Revision comparison data
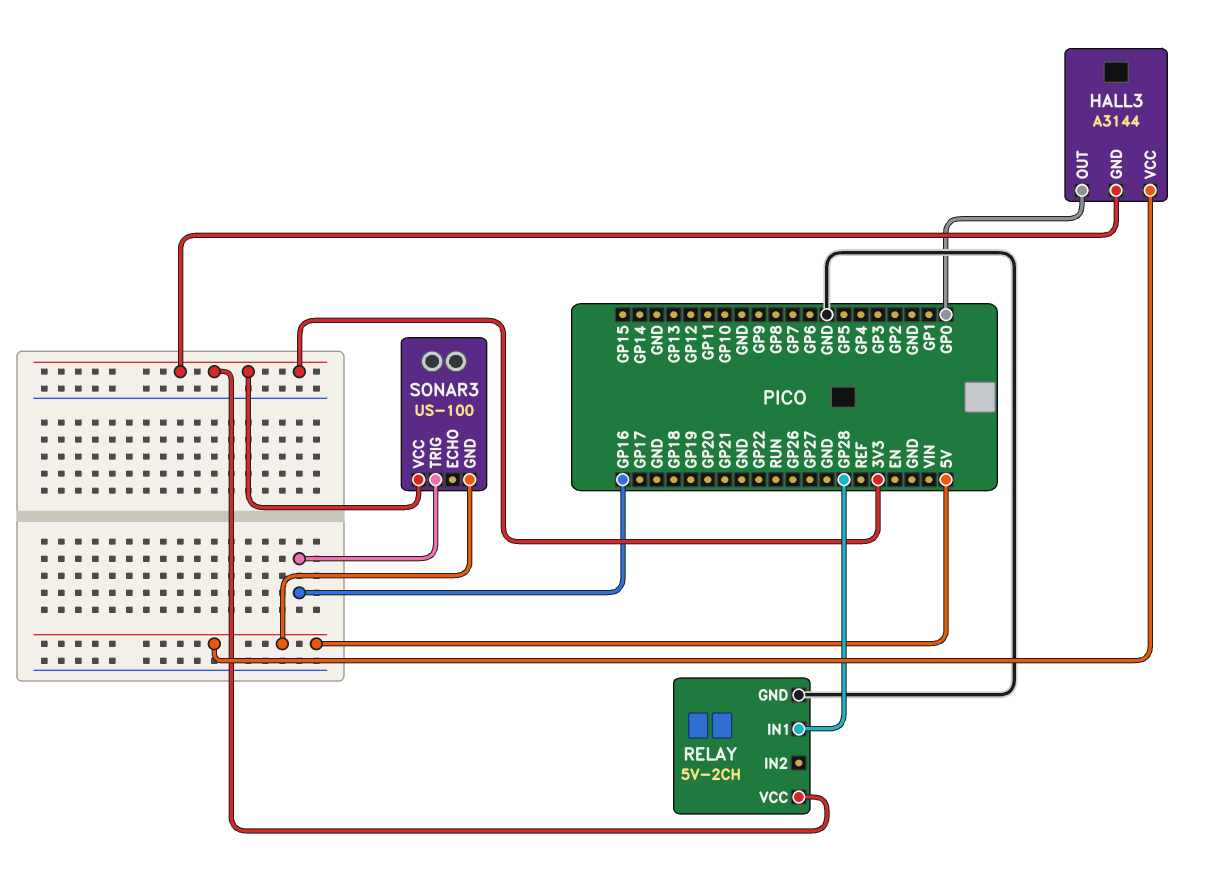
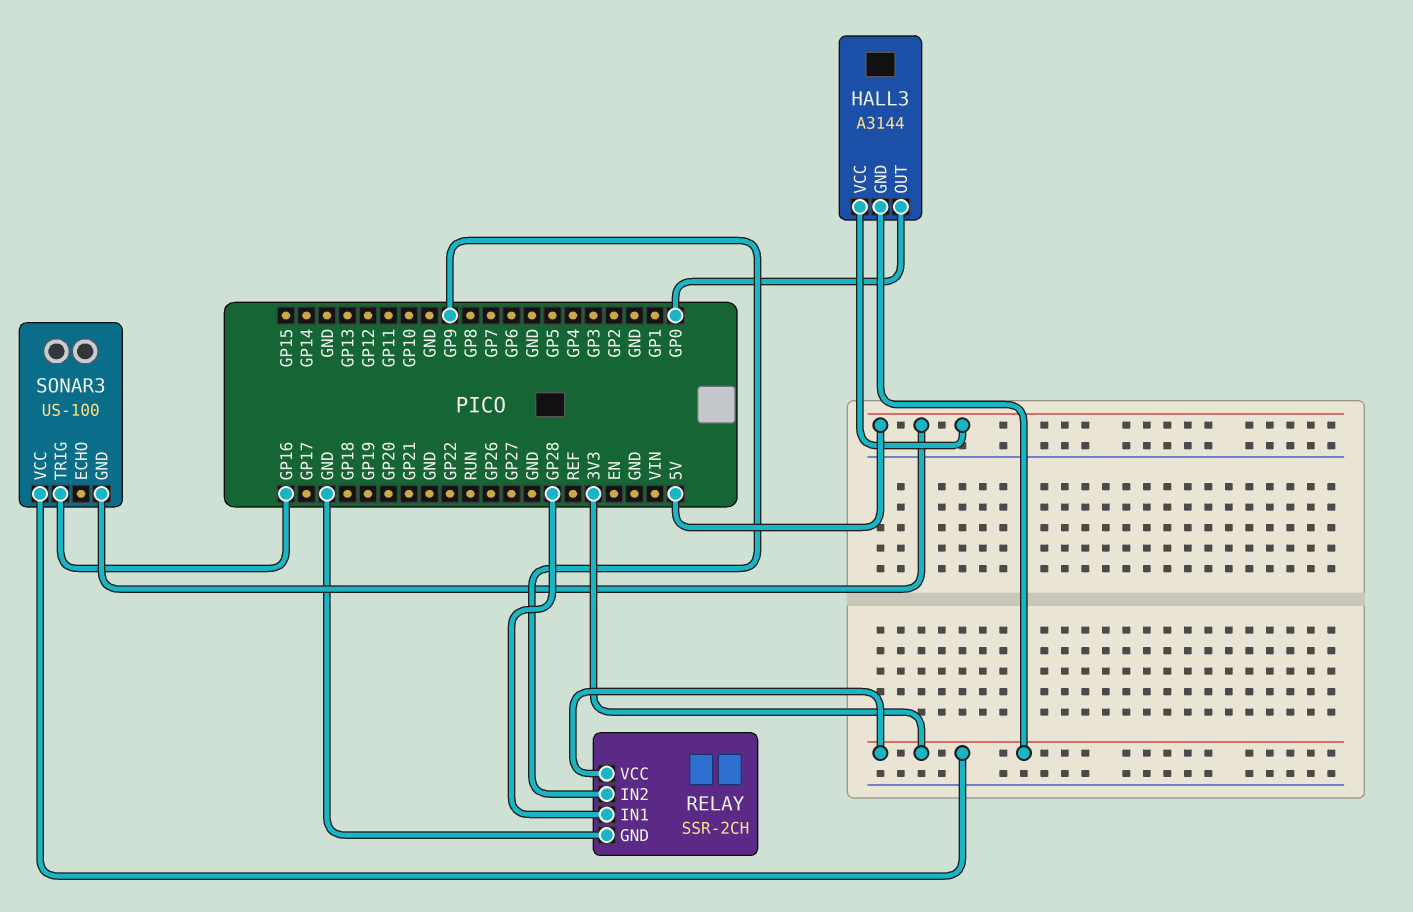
RELAY: 5V-2CH -> SSR-2CH
RELAY pin IN2: none -> GP9

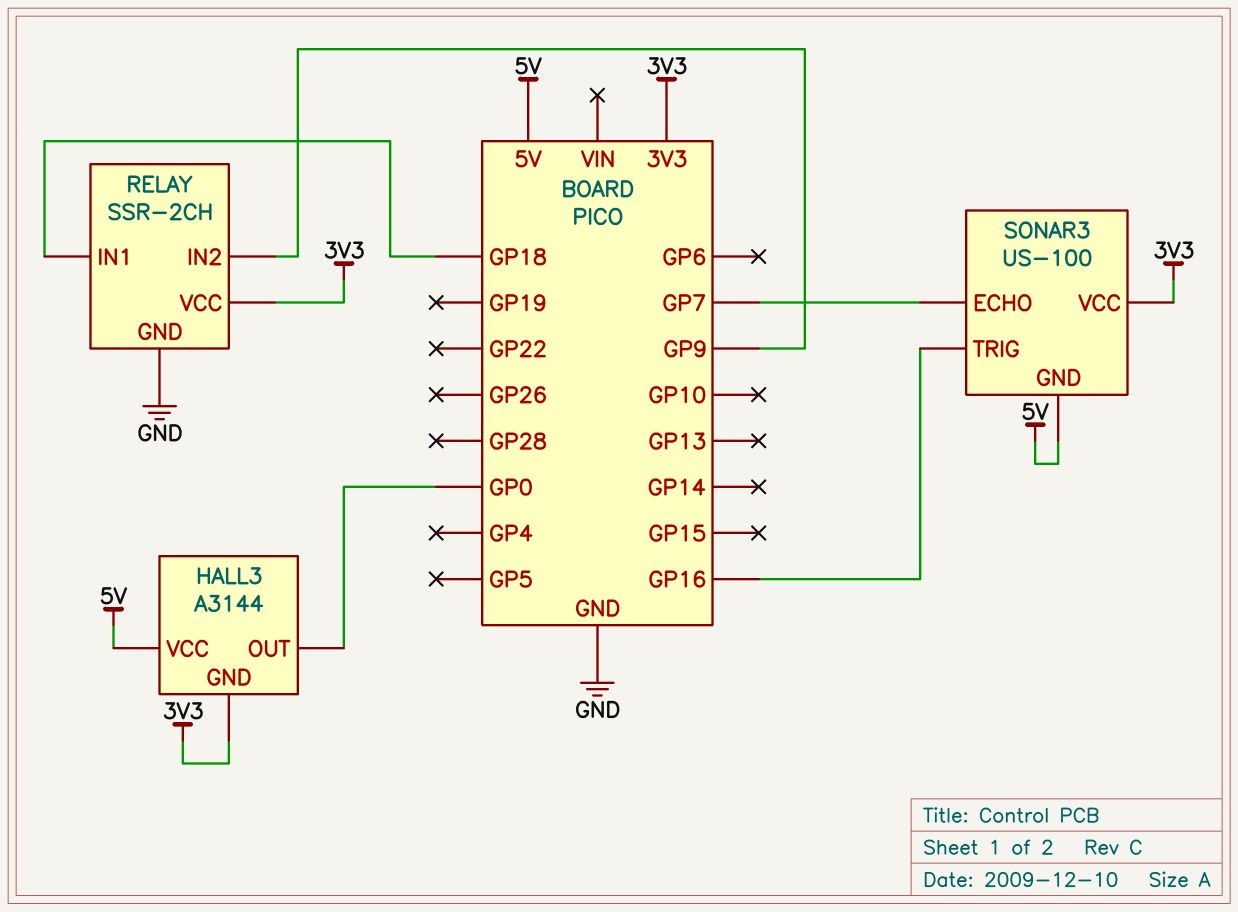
RELAY pin IN1: GP28 -> GP18
SONAR3 pin ECHO: none -> GP7

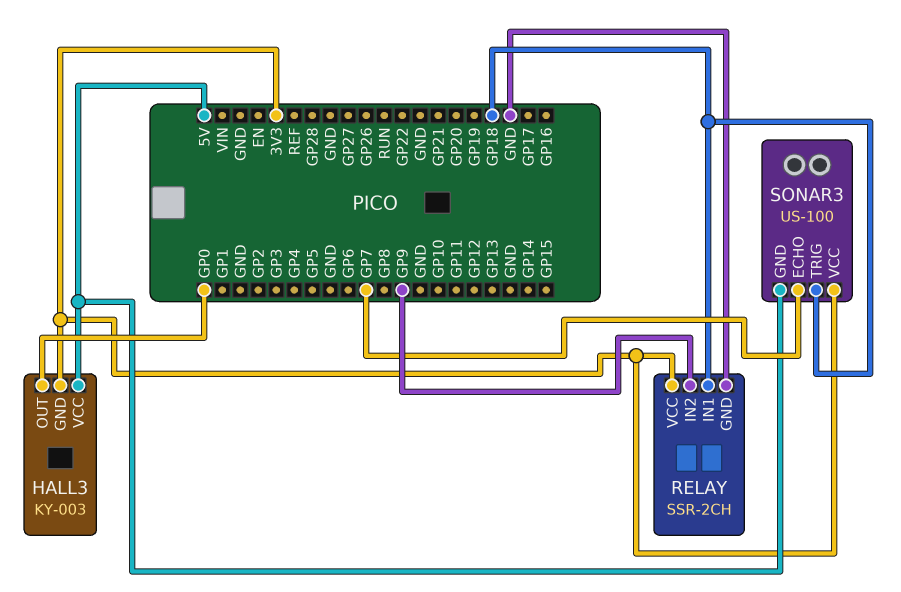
HALL3: A3144 -> KY-003
SONAR3 pin TRIG: GP16 -> GP18

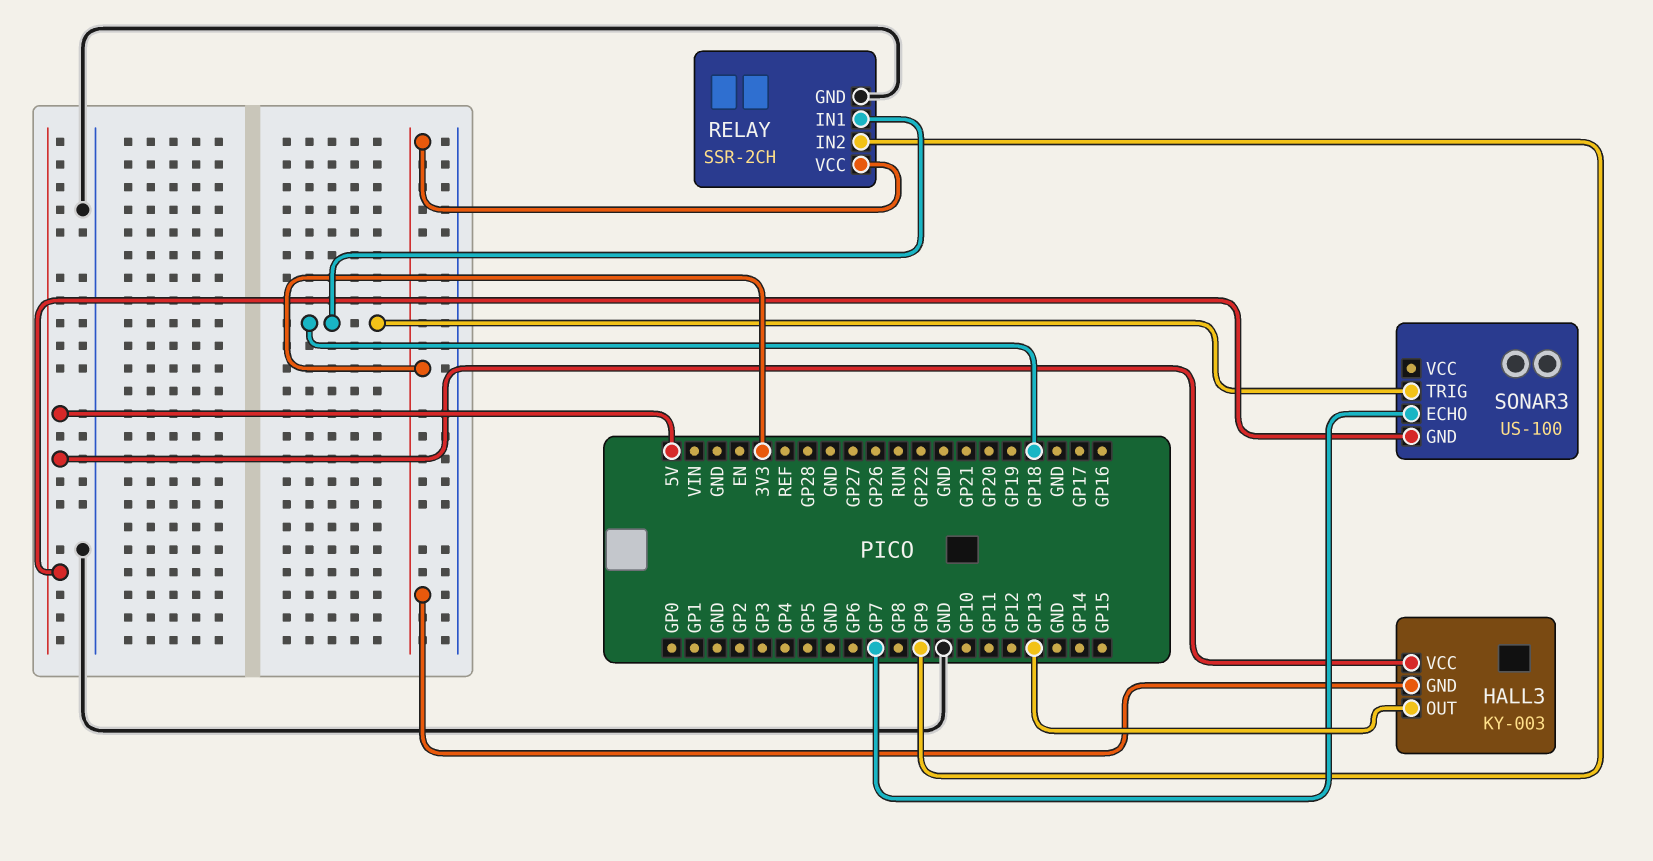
HALL3 pin OUT: GP0 -> GP13
SONAR3 pin VCC: 3V3 -> none

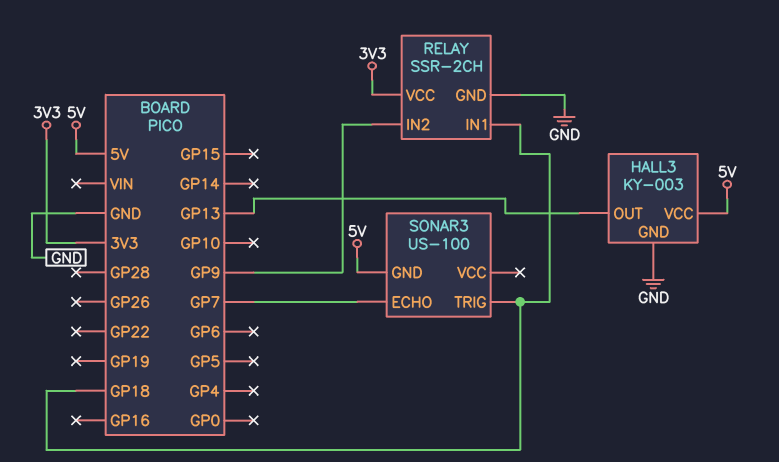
HALL3 pin GND: 3V3 -> GND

- _WORK INSTRUCTION_
The expected answer is each line of the records above that includes the string "RELAY".

- _WORKED SOLUTION_
RELAY: 5V-2CH -> SSR-2CH
RELAY pin IN2: none -> GP9
RELAY pin IN1: GP28 -> GP18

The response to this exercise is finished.